----- EXTRACTED DATA

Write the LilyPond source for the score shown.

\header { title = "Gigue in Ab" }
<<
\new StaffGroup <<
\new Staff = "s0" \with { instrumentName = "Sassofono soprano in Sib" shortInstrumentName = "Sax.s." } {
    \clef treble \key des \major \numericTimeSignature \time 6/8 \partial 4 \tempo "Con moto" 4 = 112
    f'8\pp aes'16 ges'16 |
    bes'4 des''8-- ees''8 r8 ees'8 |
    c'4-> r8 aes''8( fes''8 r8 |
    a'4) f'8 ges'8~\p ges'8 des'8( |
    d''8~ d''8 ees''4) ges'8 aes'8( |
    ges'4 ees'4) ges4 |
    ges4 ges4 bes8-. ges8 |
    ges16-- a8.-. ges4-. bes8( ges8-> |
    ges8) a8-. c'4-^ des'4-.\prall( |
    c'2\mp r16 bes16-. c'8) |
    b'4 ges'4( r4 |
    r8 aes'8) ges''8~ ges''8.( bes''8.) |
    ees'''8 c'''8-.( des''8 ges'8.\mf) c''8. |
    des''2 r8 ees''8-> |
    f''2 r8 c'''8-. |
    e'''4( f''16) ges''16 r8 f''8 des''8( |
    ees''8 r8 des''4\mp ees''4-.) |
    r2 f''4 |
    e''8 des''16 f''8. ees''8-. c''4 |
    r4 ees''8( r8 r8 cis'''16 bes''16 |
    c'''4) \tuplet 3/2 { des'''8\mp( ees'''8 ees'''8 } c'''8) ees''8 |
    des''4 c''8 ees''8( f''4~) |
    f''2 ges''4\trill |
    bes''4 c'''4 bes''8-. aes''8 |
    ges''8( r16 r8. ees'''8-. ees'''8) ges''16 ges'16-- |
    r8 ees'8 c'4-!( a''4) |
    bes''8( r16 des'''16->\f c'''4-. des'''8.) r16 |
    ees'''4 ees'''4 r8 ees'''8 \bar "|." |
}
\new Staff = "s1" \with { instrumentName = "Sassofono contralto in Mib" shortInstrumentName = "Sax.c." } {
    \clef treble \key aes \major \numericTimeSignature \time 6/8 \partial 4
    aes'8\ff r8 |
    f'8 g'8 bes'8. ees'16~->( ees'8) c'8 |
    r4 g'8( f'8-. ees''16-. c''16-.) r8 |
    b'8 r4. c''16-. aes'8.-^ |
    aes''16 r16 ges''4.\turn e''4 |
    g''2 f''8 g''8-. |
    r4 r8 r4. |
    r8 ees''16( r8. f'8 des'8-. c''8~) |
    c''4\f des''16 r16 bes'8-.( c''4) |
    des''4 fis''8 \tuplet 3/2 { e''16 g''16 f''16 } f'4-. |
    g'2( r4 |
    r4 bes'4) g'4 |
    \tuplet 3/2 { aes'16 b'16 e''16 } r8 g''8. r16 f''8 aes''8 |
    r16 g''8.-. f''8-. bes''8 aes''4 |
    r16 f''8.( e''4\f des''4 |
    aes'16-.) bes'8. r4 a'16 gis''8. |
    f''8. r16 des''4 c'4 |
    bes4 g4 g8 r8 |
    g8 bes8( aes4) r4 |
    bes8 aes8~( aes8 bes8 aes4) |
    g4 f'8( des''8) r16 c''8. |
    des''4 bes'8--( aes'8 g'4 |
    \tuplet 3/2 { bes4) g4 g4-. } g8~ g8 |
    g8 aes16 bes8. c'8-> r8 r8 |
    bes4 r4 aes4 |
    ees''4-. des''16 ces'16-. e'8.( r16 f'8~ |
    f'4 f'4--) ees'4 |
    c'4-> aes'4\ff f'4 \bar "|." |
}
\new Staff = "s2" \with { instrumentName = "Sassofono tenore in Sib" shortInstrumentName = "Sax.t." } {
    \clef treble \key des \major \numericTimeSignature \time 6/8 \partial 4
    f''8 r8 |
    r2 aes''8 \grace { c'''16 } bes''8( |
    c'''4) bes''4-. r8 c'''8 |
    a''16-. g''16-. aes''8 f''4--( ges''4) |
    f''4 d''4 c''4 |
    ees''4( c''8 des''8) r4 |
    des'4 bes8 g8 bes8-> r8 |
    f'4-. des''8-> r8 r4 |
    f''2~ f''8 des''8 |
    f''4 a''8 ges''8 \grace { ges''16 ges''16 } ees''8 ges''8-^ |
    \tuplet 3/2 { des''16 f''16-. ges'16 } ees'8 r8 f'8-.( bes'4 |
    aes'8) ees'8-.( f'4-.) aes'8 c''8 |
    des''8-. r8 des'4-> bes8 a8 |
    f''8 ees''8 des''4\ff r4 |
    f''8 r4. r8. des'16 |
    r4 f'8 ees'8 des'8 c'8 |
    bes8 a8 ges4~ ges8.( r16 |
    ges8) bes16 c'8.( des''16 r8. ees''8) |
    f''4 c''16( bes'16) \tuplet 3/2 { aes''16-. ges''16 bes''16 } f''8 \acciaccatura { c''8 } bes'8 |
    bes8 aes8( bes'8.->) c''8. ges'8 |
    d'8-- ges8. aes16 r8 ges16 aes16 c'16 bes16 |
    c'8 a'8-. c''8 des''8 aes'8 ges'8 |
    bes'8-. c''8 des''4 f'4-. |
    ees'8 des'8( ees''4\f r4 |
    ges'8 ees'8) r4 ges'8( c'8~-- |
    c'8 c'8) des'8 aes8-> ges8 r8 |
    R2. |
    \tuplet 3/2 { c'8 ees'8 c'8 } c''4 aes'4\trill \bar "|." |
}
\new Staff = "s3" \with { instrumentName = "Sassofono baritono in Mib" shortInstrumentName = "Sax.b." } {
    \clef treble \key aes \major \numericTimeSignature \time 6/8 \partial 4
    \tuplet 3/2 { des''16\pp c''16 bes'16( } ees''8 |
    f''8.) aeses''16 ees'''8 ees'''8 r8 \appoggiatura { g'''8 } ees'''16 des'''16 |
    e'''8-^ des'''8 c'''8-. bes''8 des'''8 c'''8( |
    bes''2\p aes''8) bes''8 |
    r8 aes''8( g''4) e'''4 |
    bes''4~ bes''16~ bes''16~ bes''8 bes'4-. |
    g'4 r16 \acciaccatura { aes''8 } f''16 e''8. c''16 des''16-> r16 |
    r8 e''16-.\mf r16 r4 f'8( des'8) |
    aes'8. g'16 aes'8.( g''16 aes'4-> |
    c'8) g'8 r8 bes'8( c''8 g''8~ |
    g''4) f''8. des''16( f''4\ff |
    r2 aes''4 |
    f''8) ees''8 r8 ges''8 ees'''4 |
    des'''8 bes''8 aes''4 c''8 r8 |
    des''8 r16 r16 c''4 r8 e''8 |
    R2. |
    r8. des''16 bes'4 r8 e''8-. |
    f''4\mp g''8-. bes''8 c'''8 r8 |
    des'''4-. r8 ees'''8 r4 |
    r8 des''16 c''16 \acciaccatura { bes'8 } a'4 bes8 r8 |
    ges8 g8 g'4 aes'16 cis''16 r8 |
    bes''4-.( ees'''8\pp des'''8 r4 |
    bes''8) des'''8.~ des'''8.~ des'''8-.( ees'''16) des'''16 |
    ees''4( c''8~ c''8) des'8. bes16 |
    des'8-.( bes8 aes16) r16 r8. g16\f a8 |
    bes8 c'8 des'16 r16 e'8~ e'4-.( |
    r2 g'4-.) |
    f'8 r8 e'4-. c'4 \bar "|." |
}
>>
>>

----------

# [EXERCISE TASK]
Which lines in the records contain "acciaccatura"? Collect each one and copy it out in full.

# [TASK SOLUTION]
    f''4 c''16( bes'16) \tuplet 3/2 { aes''16-. ges''16 bes''16 } f''8 \acciaccatura { c''8 } bes'8 |
    g'4 r16 \acciaccatura { aes''8 } f''16 e''8. c''16 des''16-> r16 |
    r8 des''16 c''16 \acciaccatura { bes'8 } a'4 bes8 r8 |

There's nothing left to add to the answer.